→ **YOUR INSTRUCTIONS**
Repeat the entries below exactly. Drop the pictures.

→ **RECORDS SHOWN**
== Segment start ==
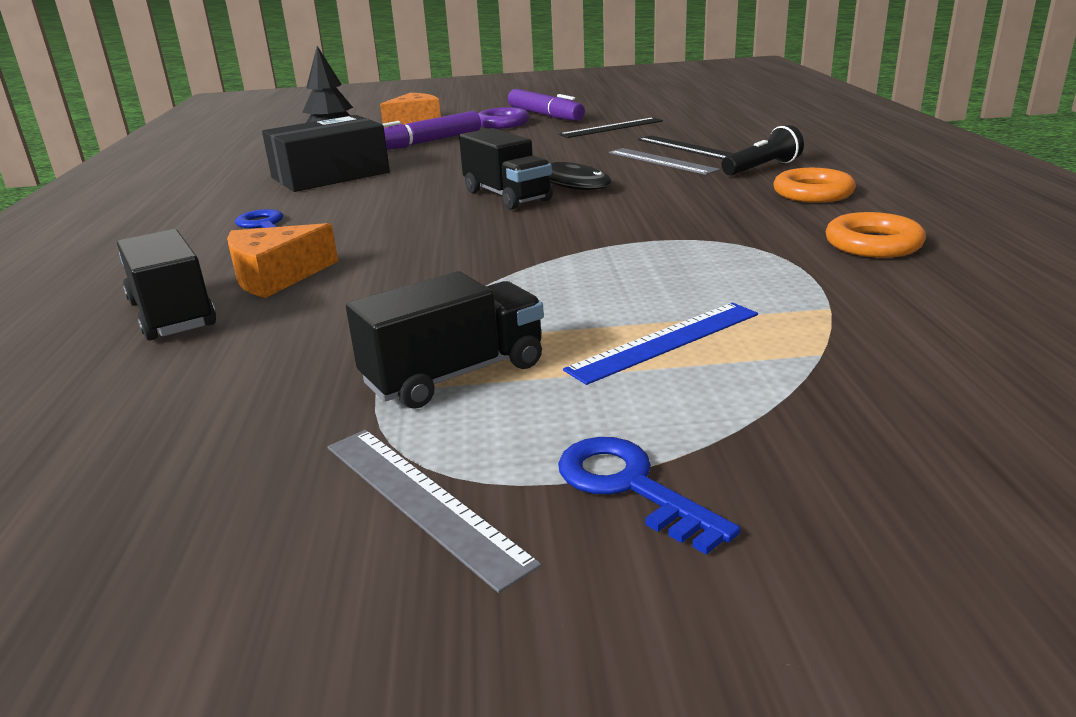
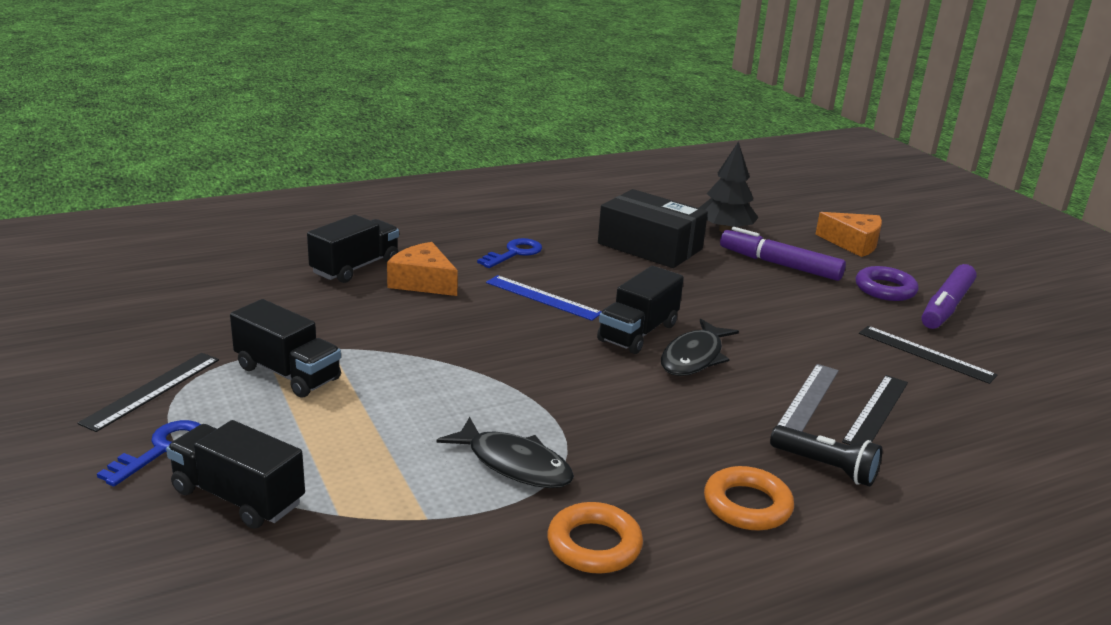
camera: 65 degrees right, 0 degrees up
(422, 501) = (152, 390): grey ruler -> black ruler
(665, 341) = (347, 444): blue ruler -> blue ruler (542, 297)
(733, 262) = (514, 464): none -> black fish
(778, 419) = (238, 497): none -> black truck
== Segment end ==
→ **EXERCISE ANSWER**
camera: 65 degrees right, 0 degrees up
(422, 501) = (152, 390): grey ruler -> black ruler
(665, 341) = (347, 444): blue ruler -> blue ruler (542, 297)
(733, 262) = (514, 464): none -> black fish
(778, 419) = (238, 497): none -> black truck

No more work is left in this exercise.